*Aim of the task:*
Give the records back exactly as written, but without the images.
[Source material Boundary: Start]
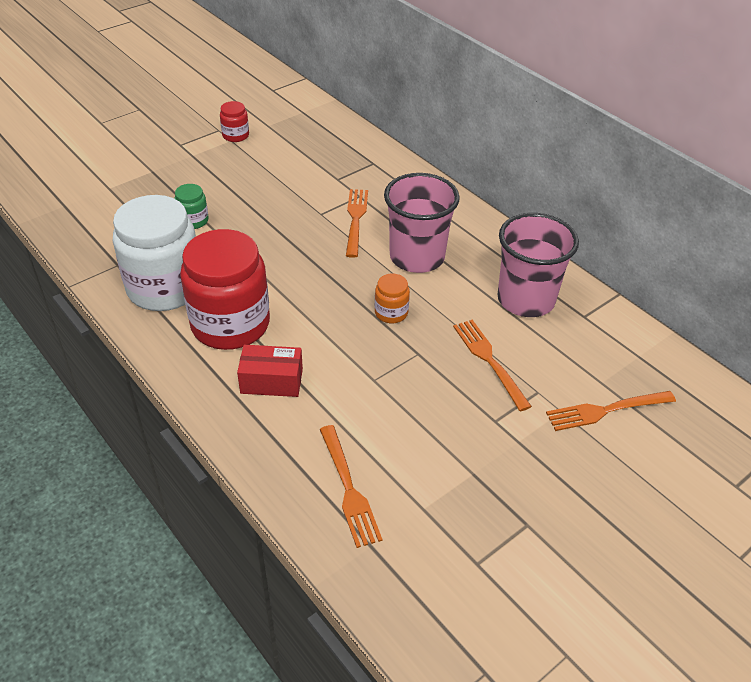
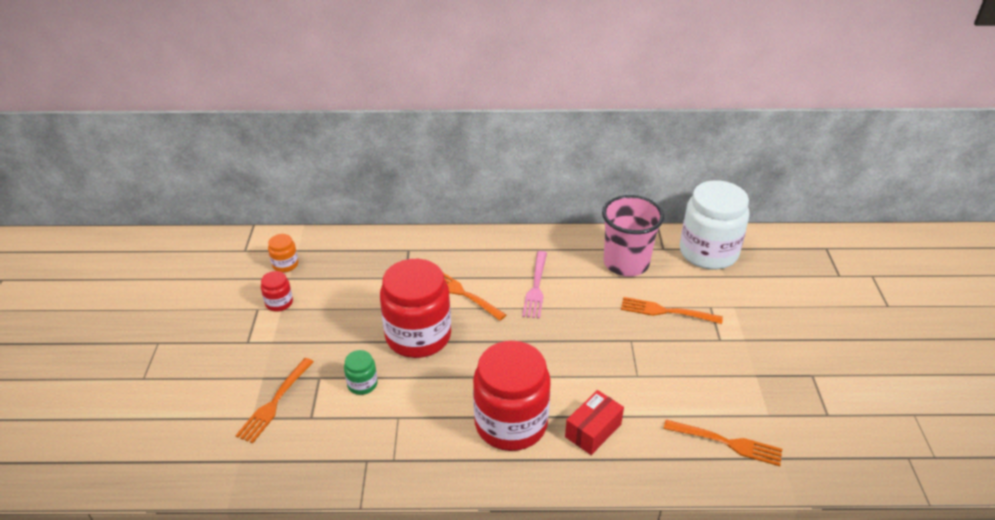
camera: 50 degrees left, 5 degrees down
white jar [113,195,196,311] -> white jar moved to [680,180,749,270]
orange jar [375,273,410,323] -> orange jar moved to [268,234,298,272]
pink cup [384,173,460,273] -> pink fork [522,251,547,319]
orange fork [546,391,676,431] -> orange fork moved to [235,358,314,444]
none -> red jar [380,259,451,358]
[Source material Boundary: End]
*Response area:*
camera: 50 degrees left, 5 degrees down
white jar [113,195,196,311] -> white jar moved to [680,180,749,270]
orange jar [375,273,410,323] -> orange jar moved to [268,234,298,272]
pink cup [384,173,460,273] -> pink fork [522,251,547,319]
orange fork [546,391,676,431] -> orange fork moved to [235,358,314,444]
none -> red jar [380,259,451,358]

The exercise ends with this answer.